- _DATASET CONTENT_:

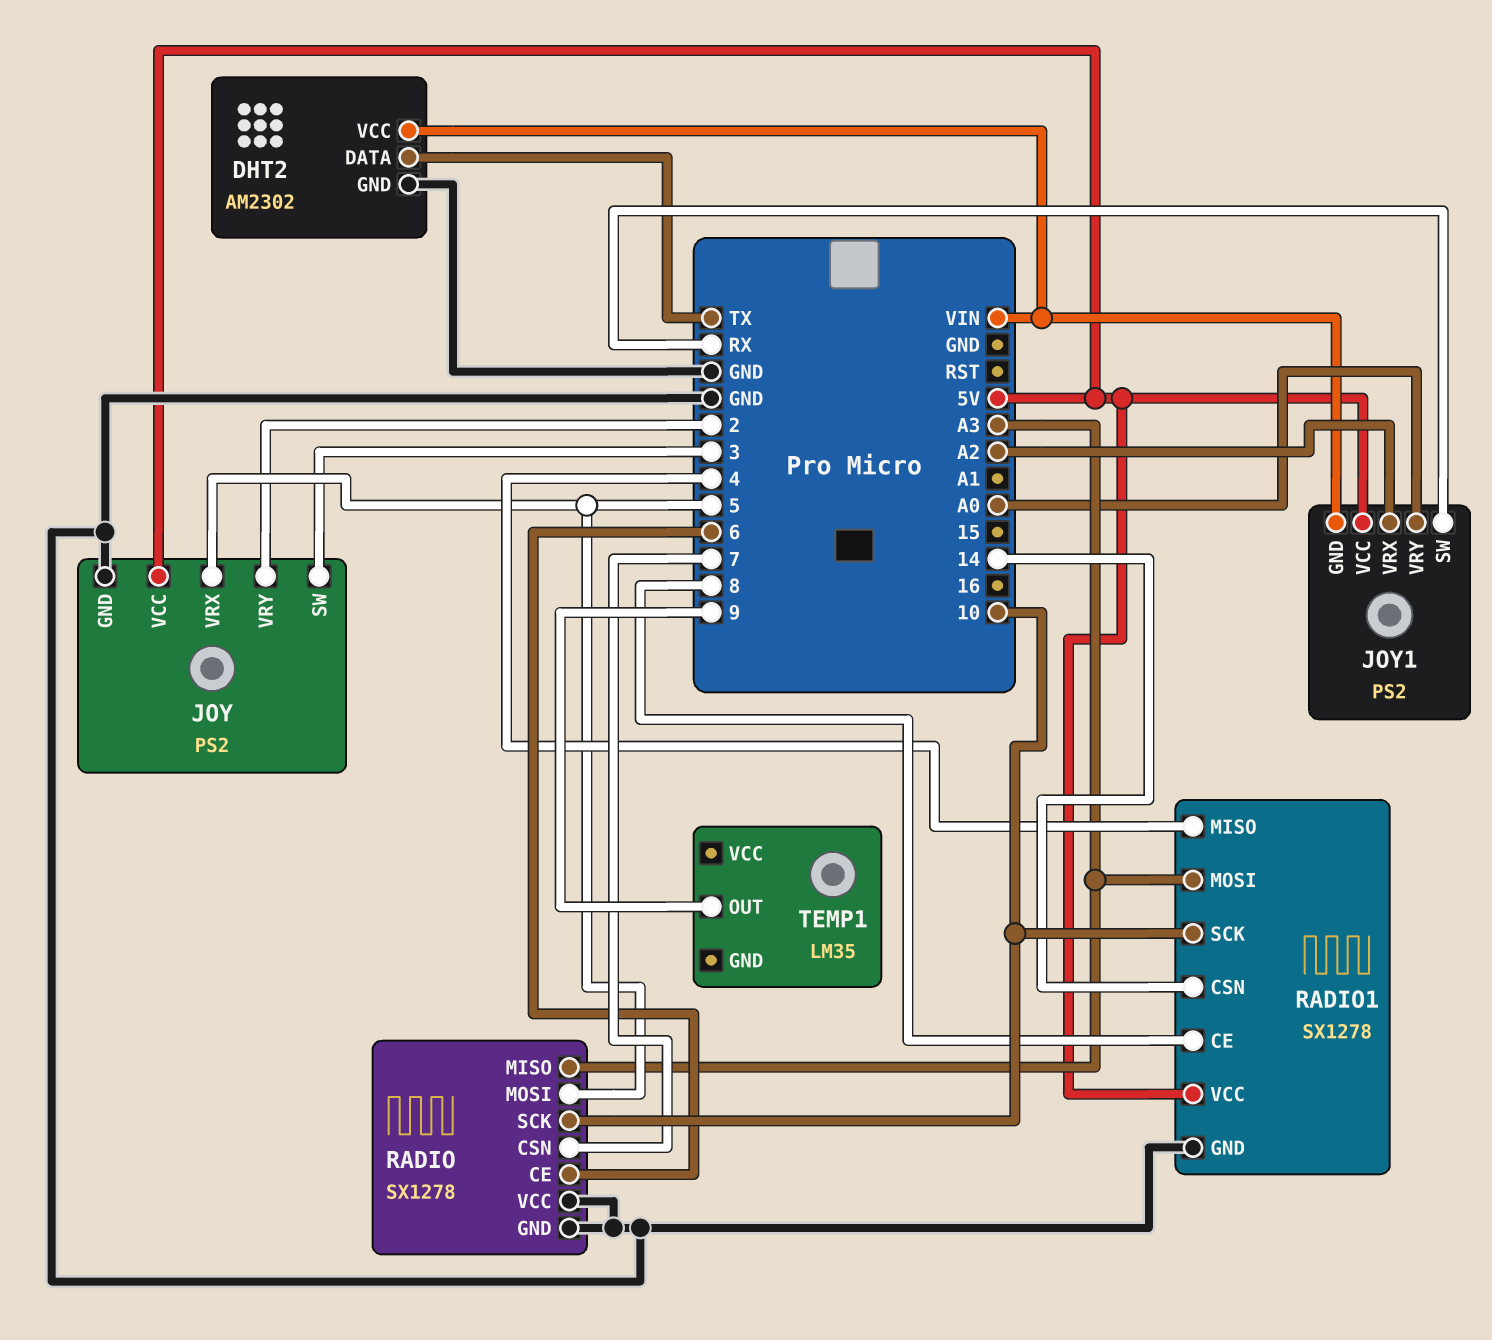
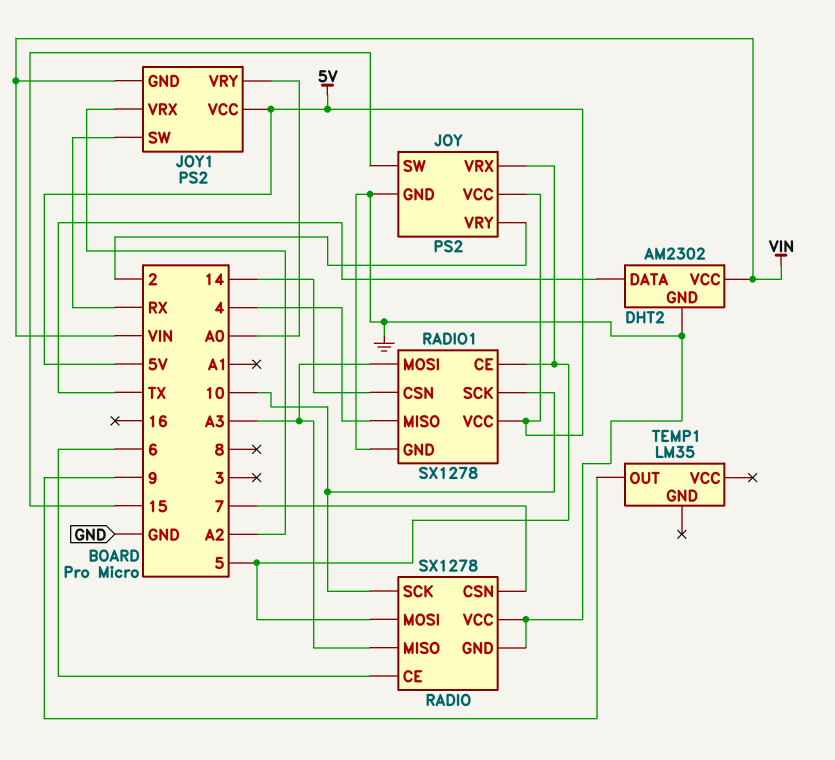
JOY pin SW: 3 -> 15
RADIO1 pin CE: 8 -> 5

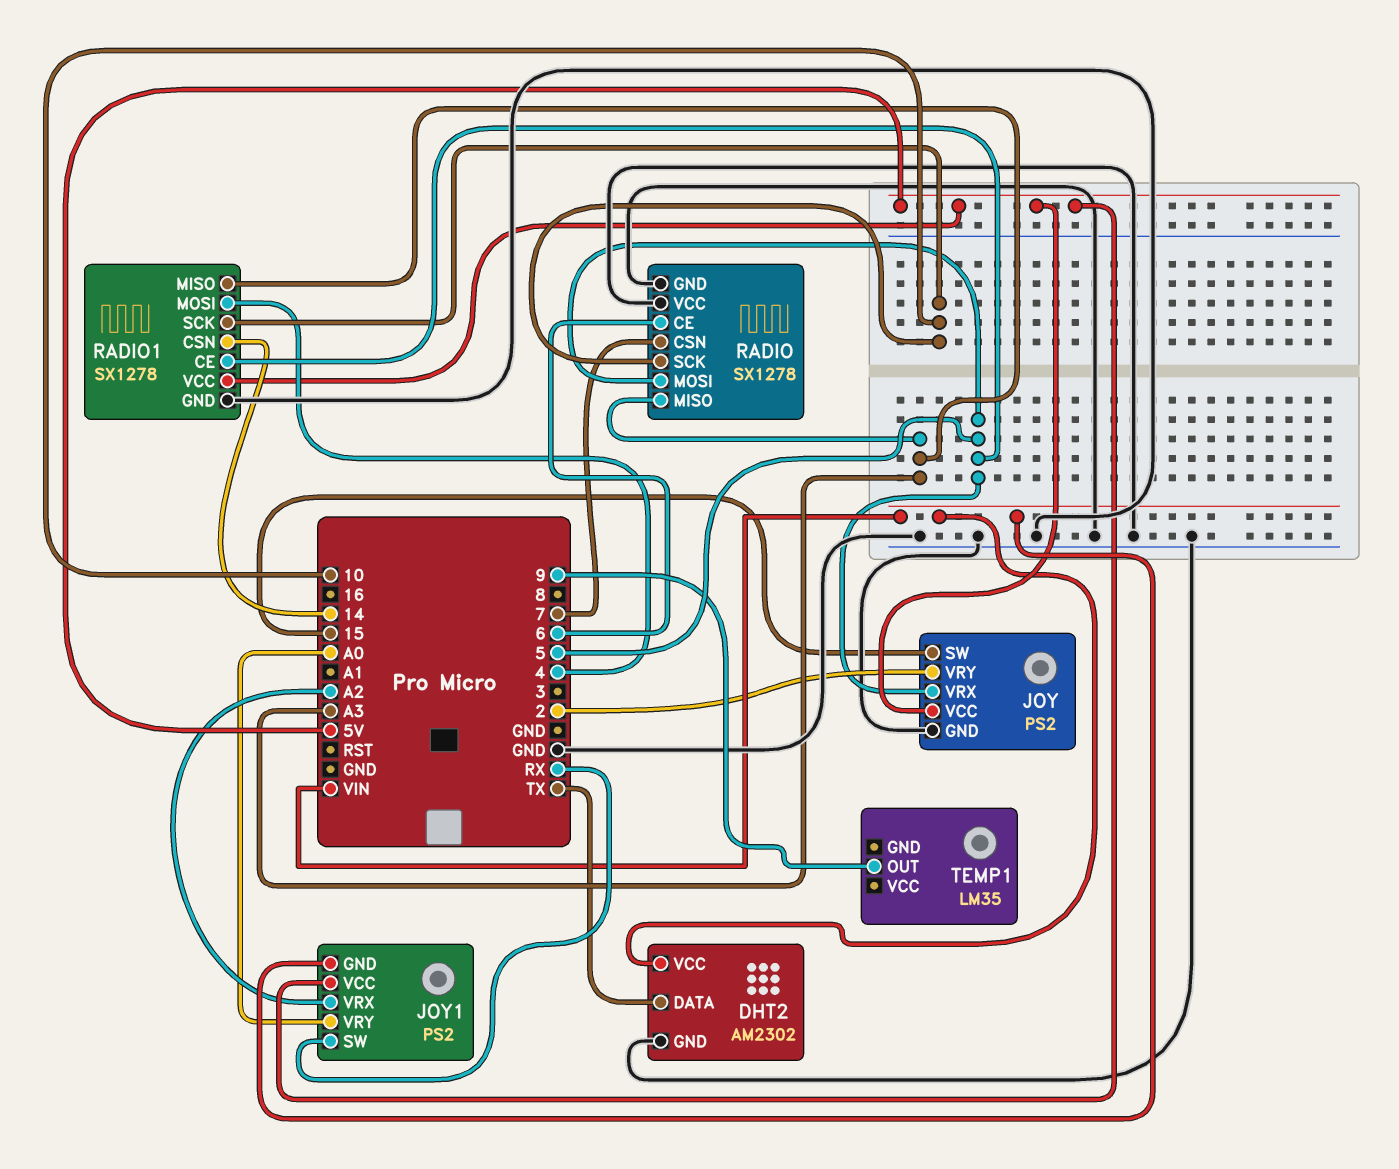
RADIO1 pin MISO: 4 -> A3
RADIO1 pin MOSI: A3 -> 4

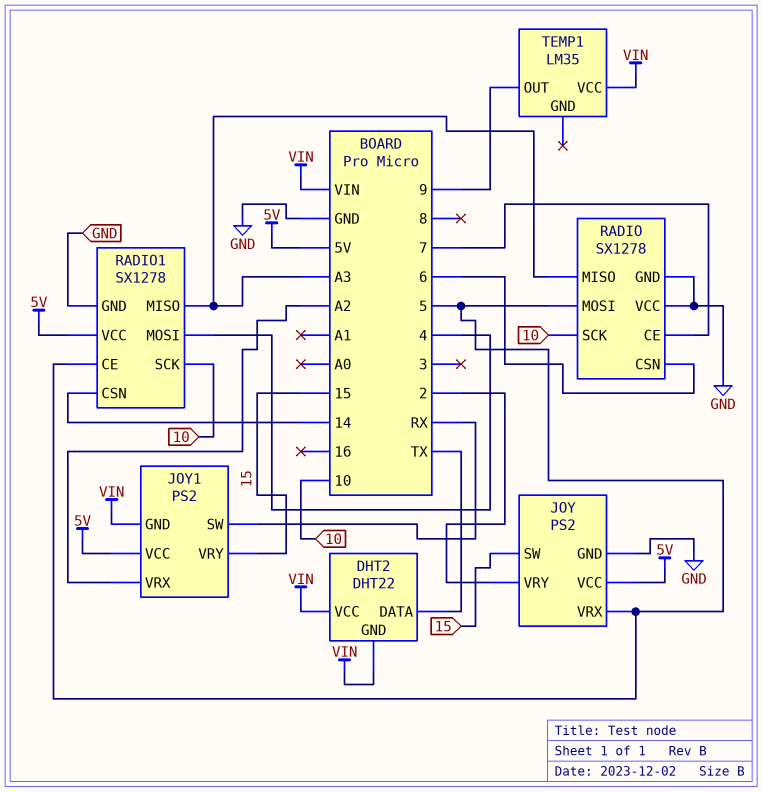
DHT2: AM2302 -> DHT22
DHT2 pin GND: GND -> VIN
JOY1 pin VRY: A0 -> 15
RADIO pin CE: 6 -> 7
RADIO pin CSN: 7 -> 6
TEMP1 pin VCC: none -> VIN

- _REQUIRED ACTION_: Your output should consist solely of the lines from the line containing "RADIO1 pin MISO: 4 -> A3" through the end of the data above, copied exactly, with images removed.

- _SOLVED PROBLEM_:
RADIO1 pin MISO: 4 -> A3
RADIO1 pin MOSI: A3 -> 4

DHT2: AM2302 -> DHT22
DHT2 pin GND: GND -> VIN
JOY1 pin VRY: A0 -> 15
RADIO pin CE: 6 -> 7
RADIO pin CSN: 7 -> 6
TEMP1 pin VCC: none -> VIN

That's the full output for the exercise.